### [Your assignment]
Could you set down exactly the lines in the records below between the line holding "GAS pin DO: GP17 -> none" and the line holding "SOIL pin VCC: 5V -> 3V3", inclusive?
▬▬▬▬▬▬▬▬▬▬
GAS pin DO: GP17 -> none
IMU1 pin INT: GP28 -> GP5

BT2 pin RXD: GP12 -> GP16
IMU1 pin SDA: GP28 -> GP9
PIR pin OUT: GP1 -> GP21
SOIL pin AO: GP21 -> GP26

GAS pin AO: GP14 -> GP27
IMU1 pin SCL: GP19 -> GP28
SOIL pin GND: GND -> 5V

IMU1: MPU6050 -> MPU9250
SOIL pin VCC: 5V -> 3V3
▬▬▬▬▬▬▬▬▬▬
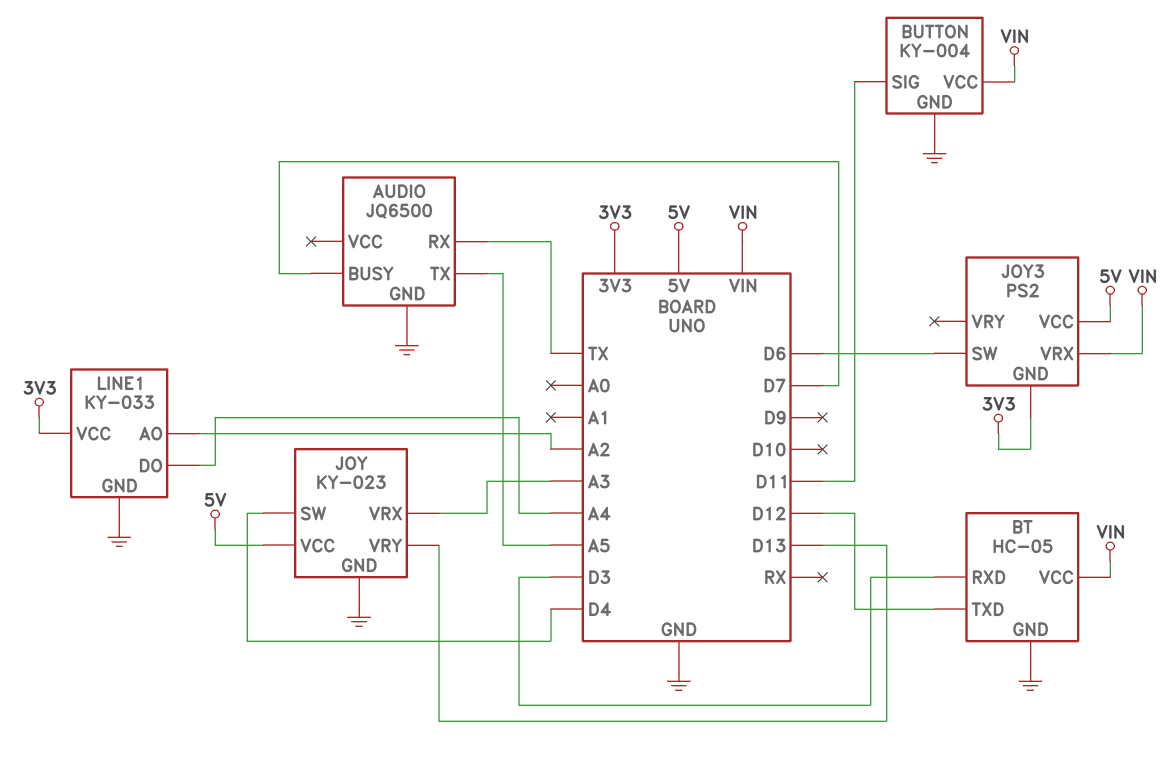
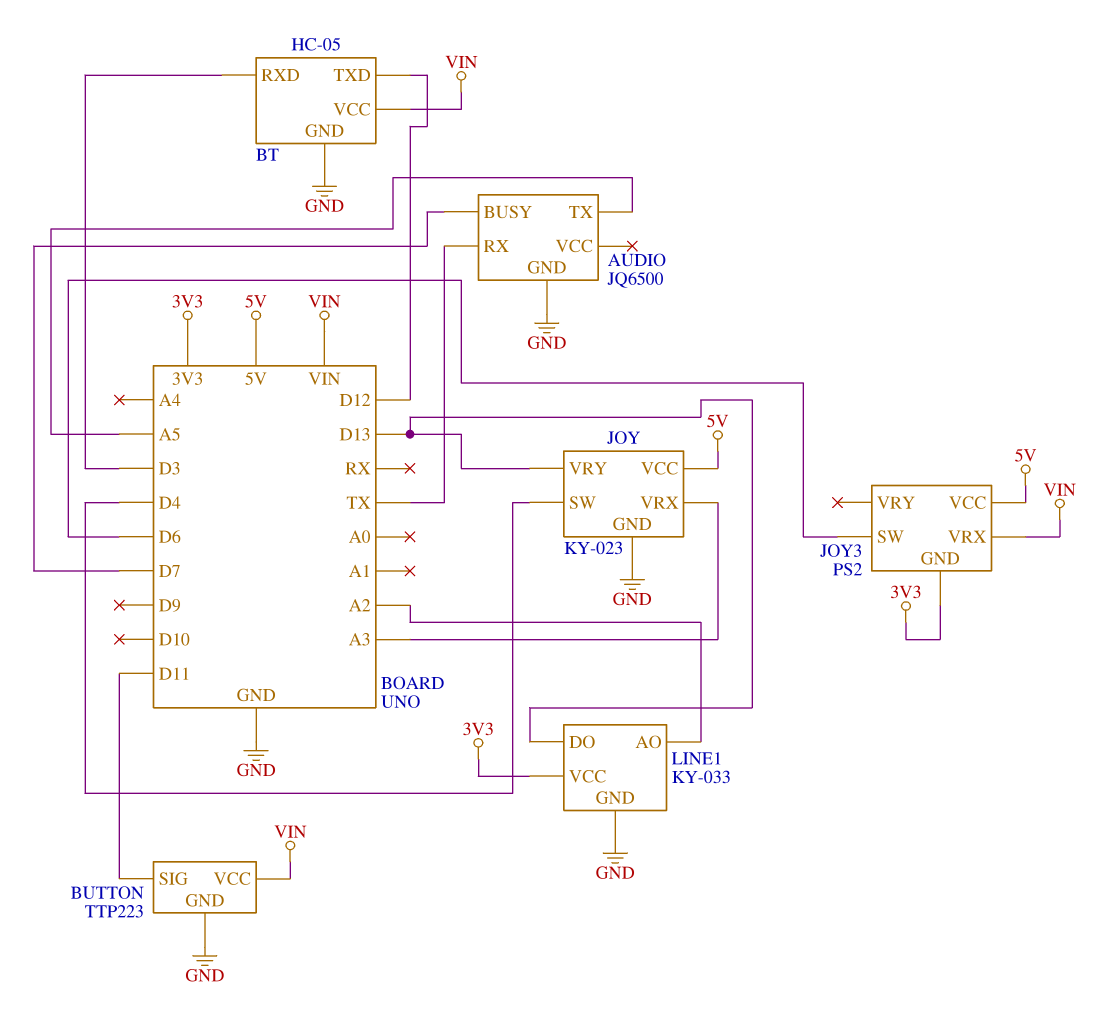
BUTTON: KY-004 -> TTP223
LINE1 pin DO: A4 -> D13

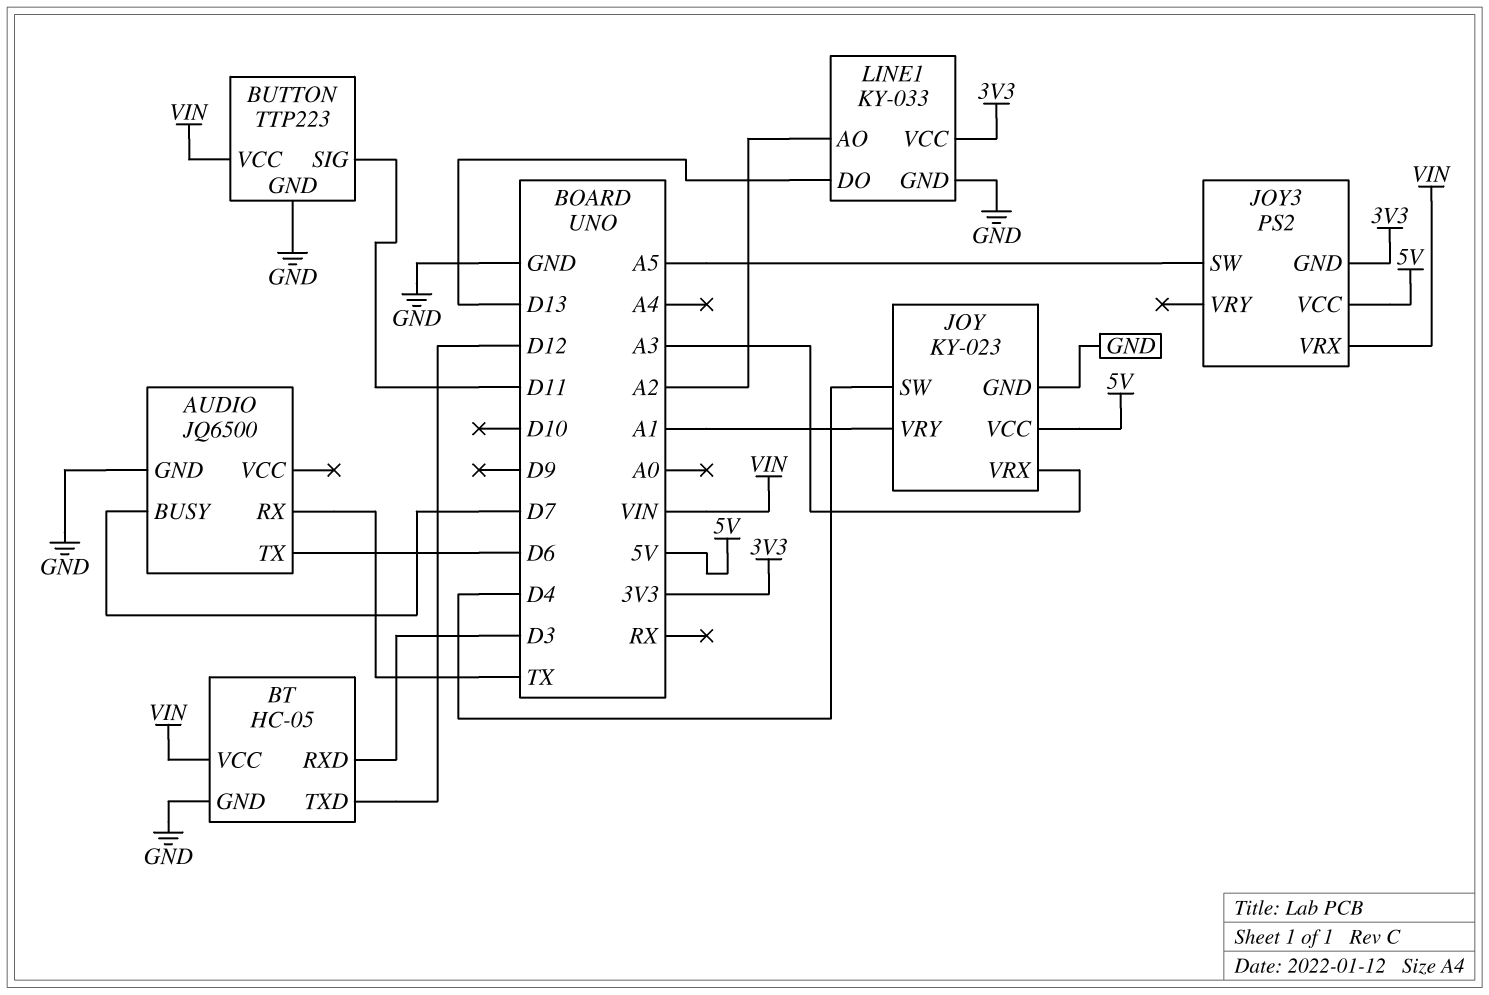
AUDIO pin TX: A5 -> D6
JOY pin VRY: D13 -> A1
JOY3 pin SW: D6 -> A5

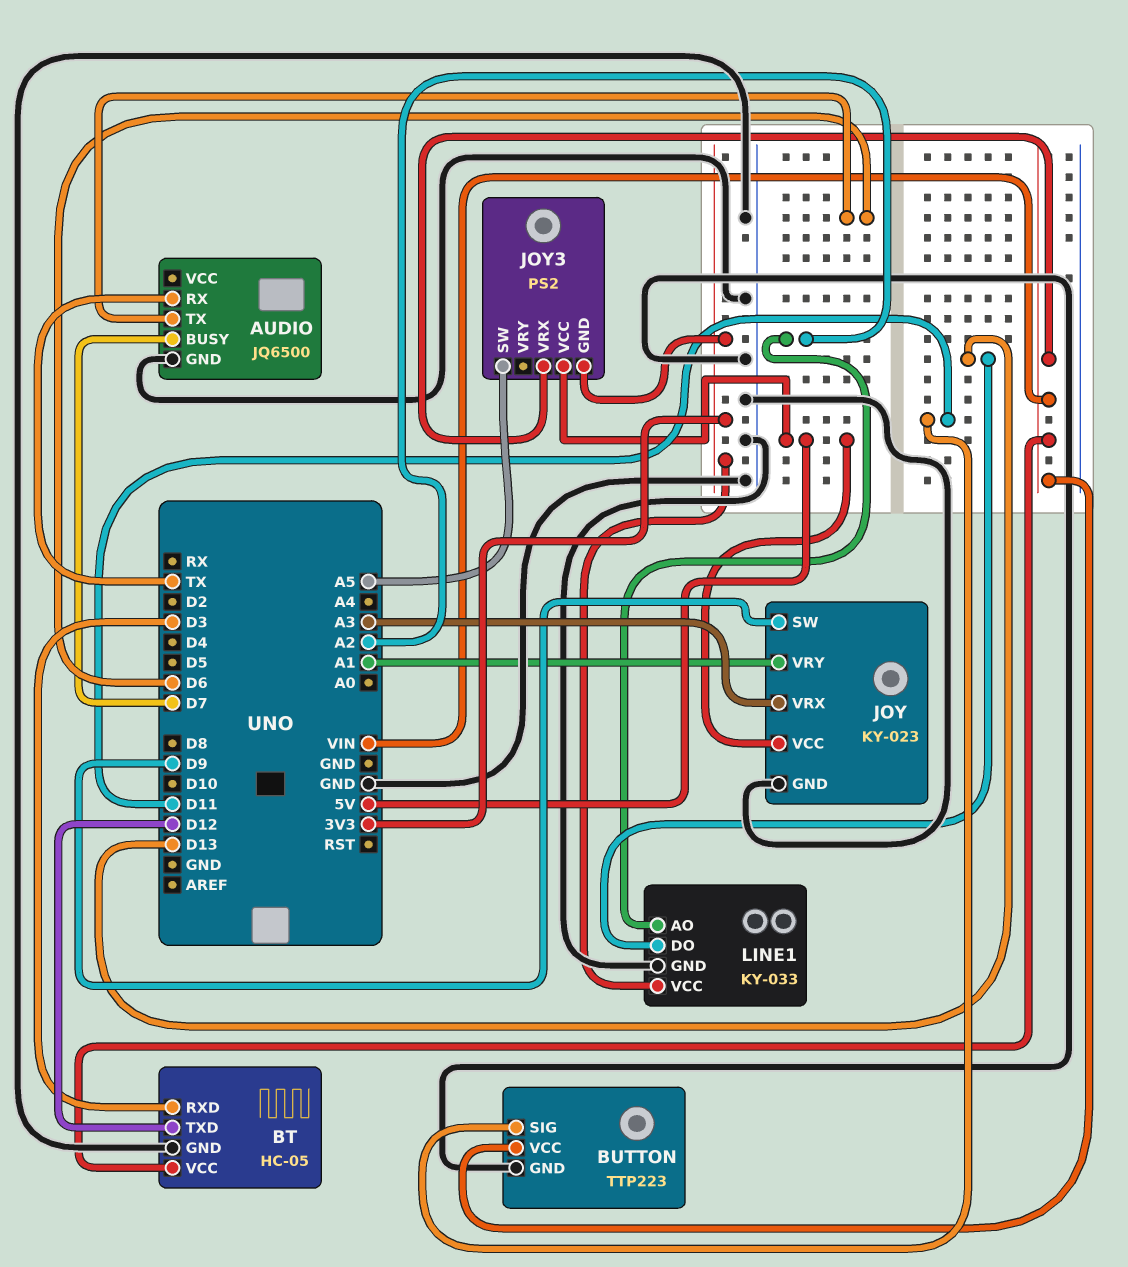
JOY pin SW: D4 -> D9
▬▬▬▬▬▬▬▬▬▬
### [Written solution]
GAS pin DO: GP17 -> none
IMU1 pin INT: GP28 -> GP5

BT2 pin RXD: GP12 -> GP16
IMU1 pin SDA: GP28 -> GP9
PIR pin OUT: GP1 -> GP21
SOIL pin AO: GP21 -> GP26

GAS pin AO: GP14 -> GP27
IMU1 pin SCL: GP19 -> GP28
SOIL pin GND: GND -> 5V

IMU1: MPU6050 -> MPU9250
SOIL pin VCC: 5V -> 3V3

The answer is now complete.